## Problem to work on
Omit the images, then repeat the listing exactly.

## Information provided
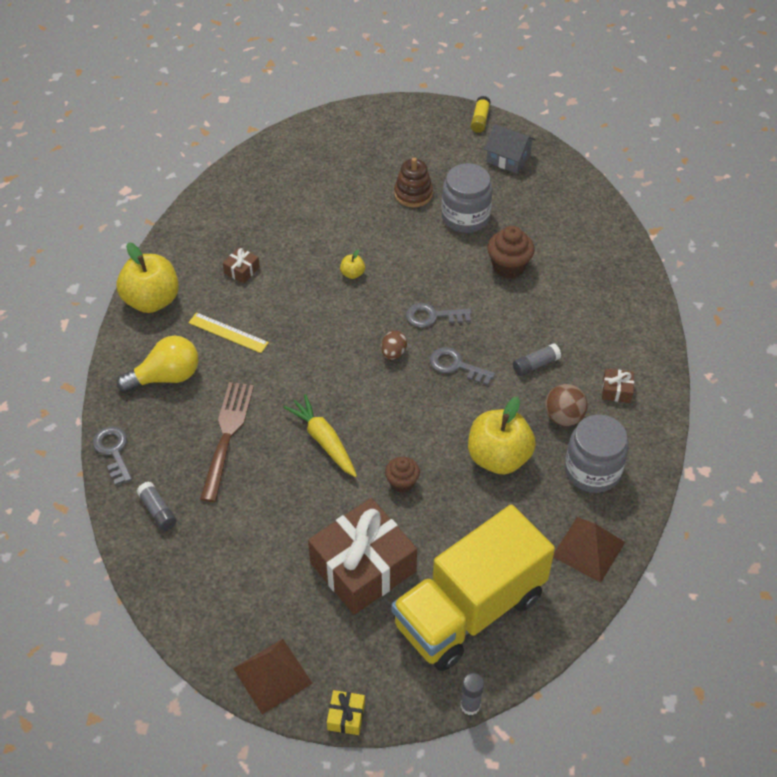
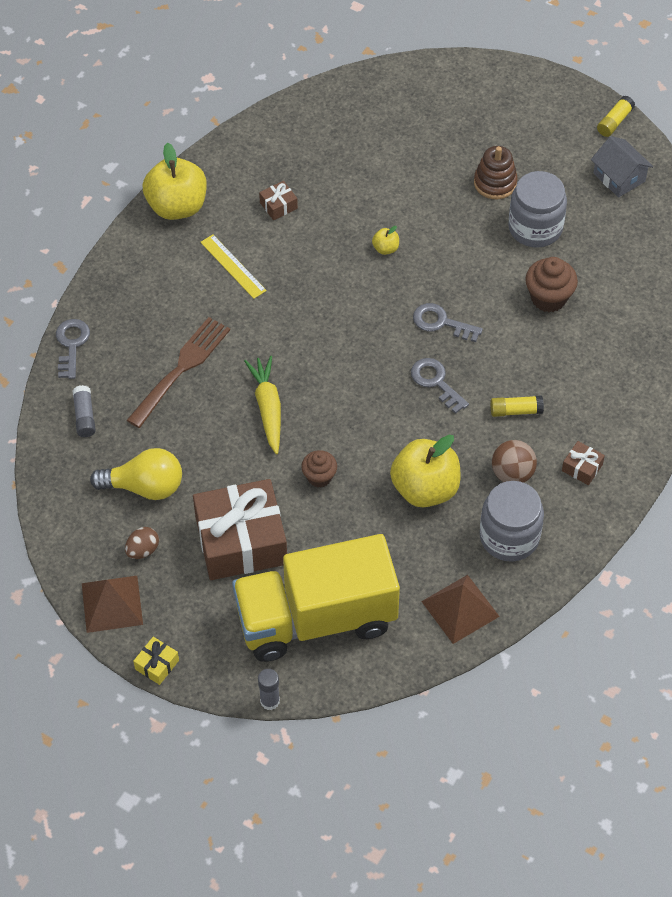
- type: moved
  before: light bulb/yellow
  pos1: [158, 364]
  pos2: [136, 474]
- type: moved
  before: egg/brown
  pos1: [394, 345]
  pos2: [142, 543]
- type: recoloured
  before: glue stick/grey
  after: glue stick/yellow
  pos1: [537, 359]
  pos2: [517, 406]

## Solution
- type: moved
  before: light bulb/yellow
  pos1: [158, 364]
  pos2: [136, 474]
- type: moved
  before: egg/brown
  pos1: [394, 345]
  pos2: [142, 543]
- type: recoloured
  before: glue stick/grey
  after: glue stick/yellow
  pos1: [537, 359]
  pos2: [517, 406]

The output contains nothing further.